* _INPUT MATERIAL_
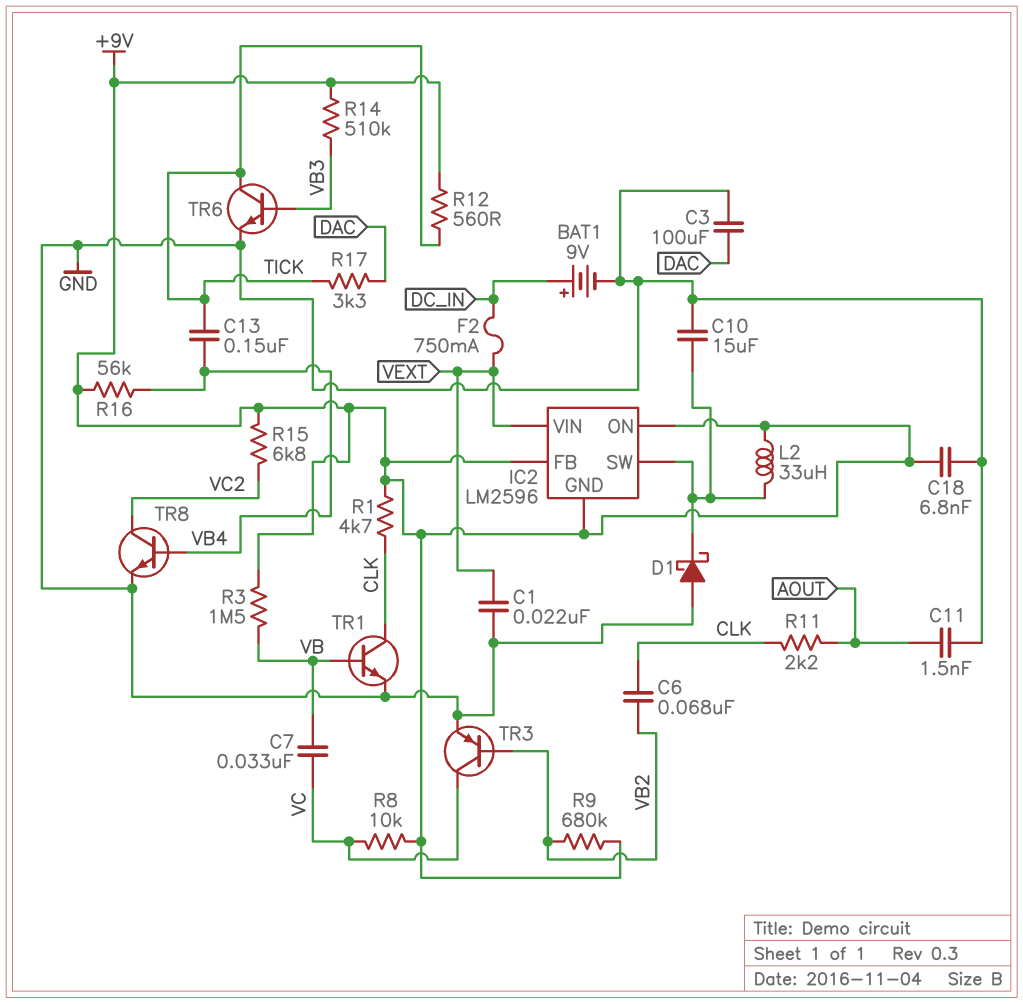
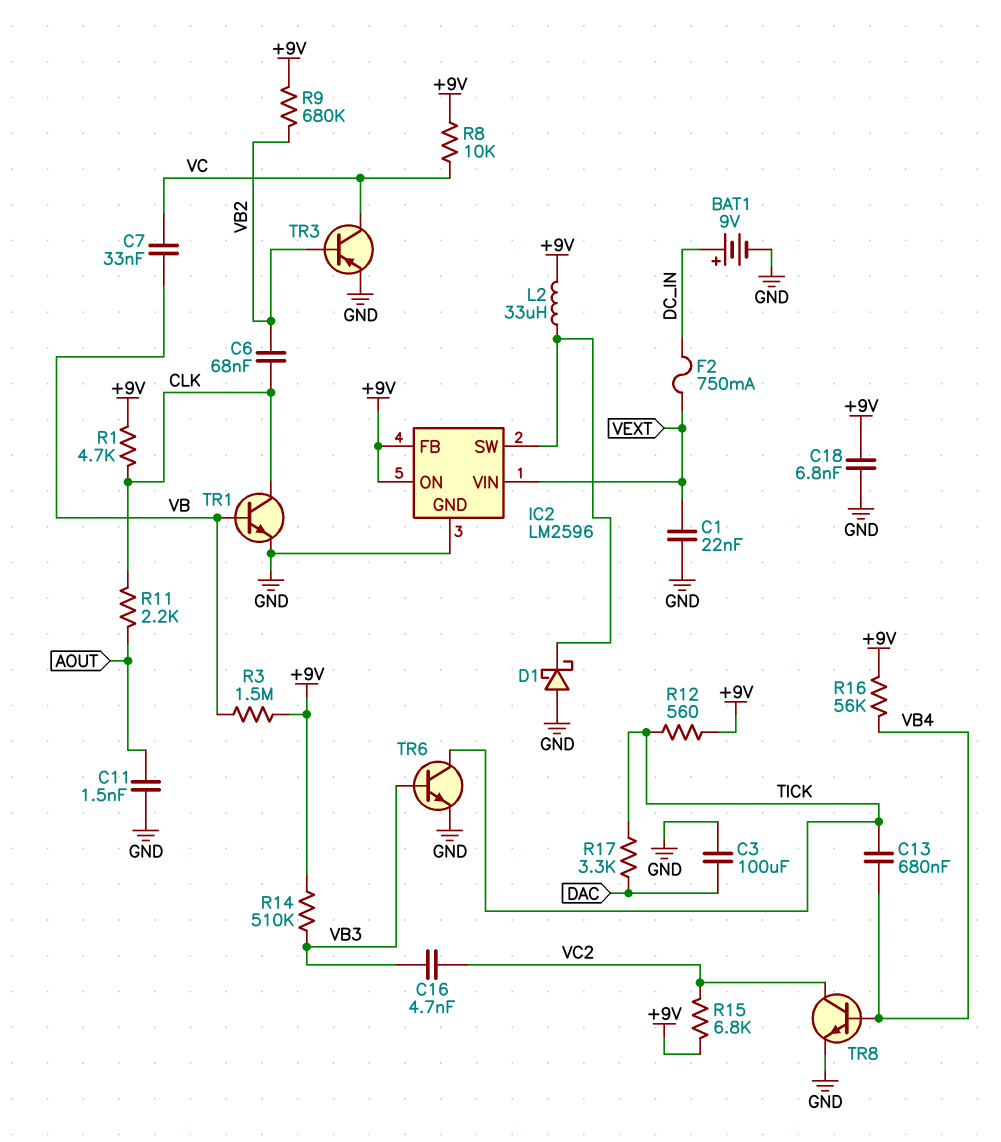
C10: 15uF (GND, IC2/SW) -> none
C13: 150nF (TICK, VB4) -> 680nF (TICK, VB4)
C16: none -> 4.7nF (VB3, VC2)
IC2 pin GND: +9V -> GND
--
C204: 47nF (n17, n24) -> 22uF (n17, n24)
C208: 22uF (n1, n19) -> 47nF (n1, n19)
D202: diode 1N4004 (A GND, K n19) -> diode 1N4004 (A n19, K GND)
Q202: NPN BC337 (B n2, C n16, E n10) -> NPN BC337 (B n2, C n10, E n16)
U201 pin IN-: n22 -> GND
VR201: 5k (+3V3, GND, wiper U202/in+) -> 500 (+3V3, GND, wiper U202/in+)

* _WORK TO COMPLETE_
Would you please write out, exactly and with no other lines, the stretch of the listing above from the line containing "U201 pin IN-: n22 -> GND" through the line containing "VR201: 5k (+3V3, GND, wiper"?

* _EXERCISE RESULT_
U201 pin IN-: n22 -> GND
VR201: 5k (+3V3, GND, wiper U202/in+) -> 500 (+3V3, GND, wiper U202/in+)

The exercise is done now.